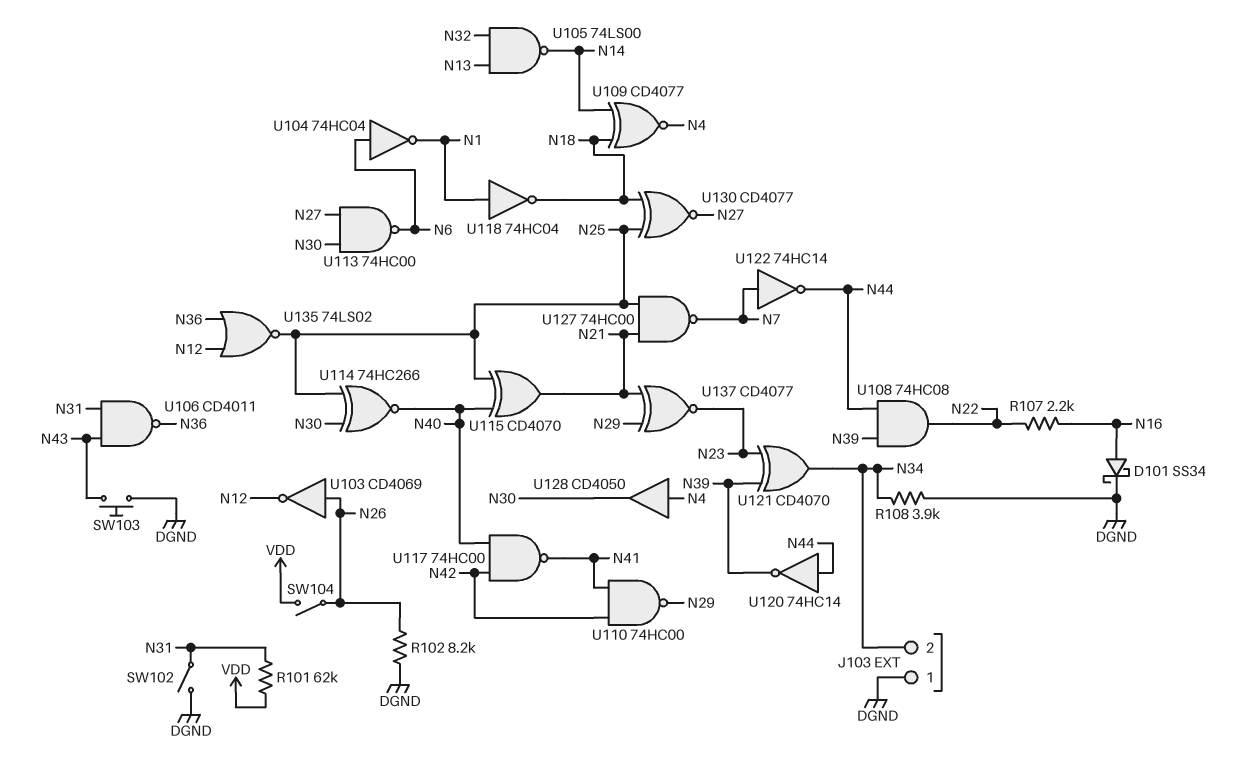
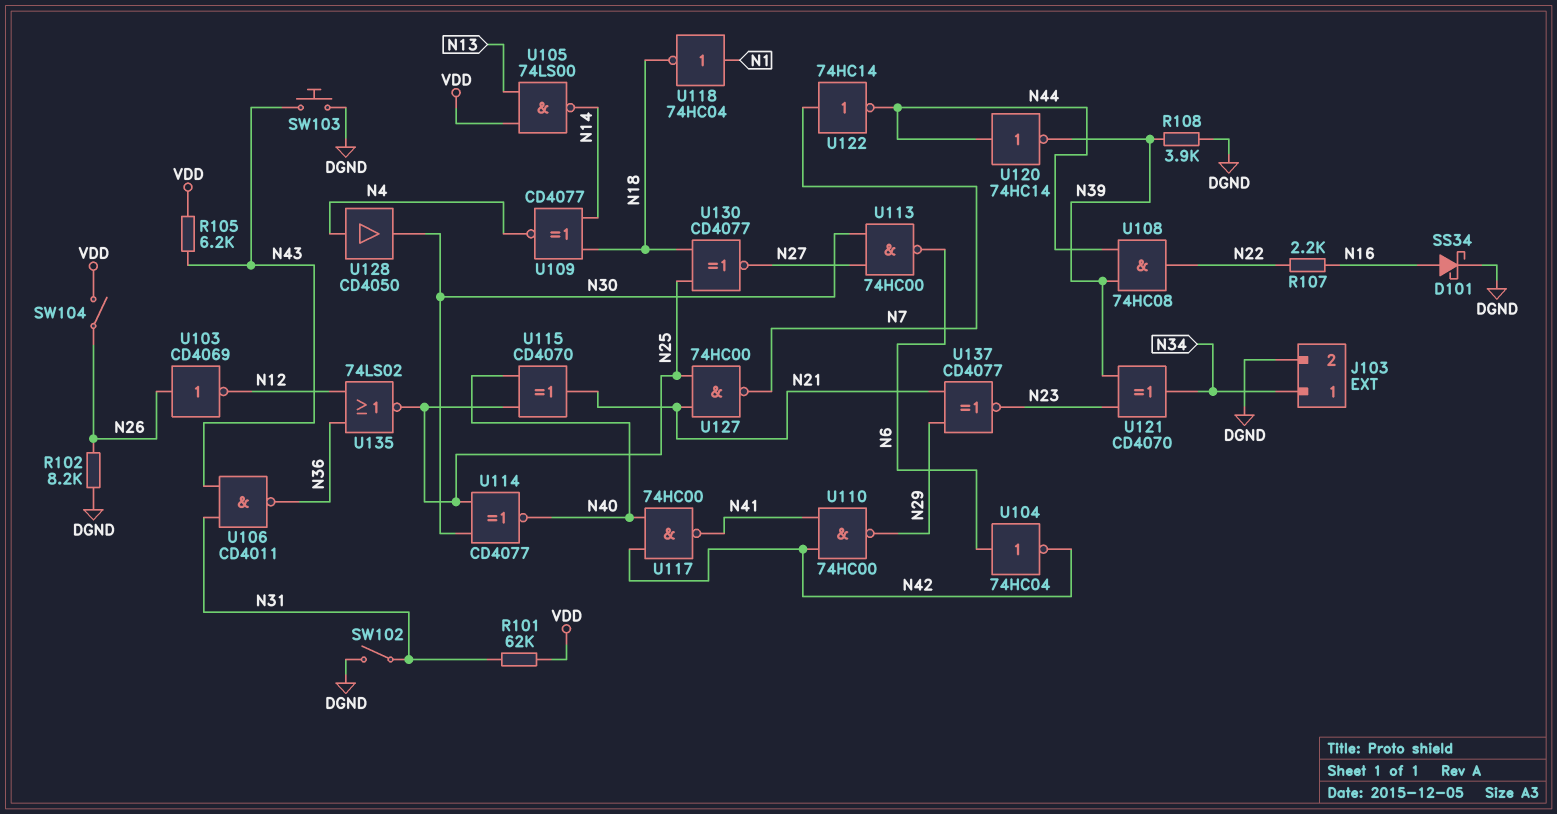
J103 pin 1: DGND -> N34
J103 pin 2: N34 -> DGND
R105: none -> 6.2k (N43, VDD)
R108: 3.9k (DGND, N34) -> 3.9k (DGND, N39)
U104: NOT 74HC04 (in N6, out N1) -> NOT 74HC04 (in N6, out N42)
U105: NAND 74LS00 (in N13, in N32, out N14) -> NAND 74LS00 (in N13, in VDD, out N14)
U114: XNOR 74HC266 (in N25, in N30, out N40) -> XNOR CD4077 (in N25, in N30, out N40)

========================================================================

• [WHAT THIS TASK INVOLVES]
With the images omitted, return the full material exactly.

• [EXERCISE ANSWER]
J103 pin 1: DGND -> N34
J103 pin 2: N34 -> DGND
R105: none -> 6.2k (N43, VDD)
R108: 3.9k (DGND, N34) -> 3.9k (DGND, N39)
U104: NOT 74HC04 (in N6, out N1) -> NOT 74HC04 (in N6, out N42)
U105: NAND 74LS00 (in N13, in N32, out N14) -> NAND 74LS00 (in N13, in VDD, out N14)
U114: XNOR 74HC266 (in N25, in N30, out N40) -> XNOR CD4077 (in N25, in N30, out N40)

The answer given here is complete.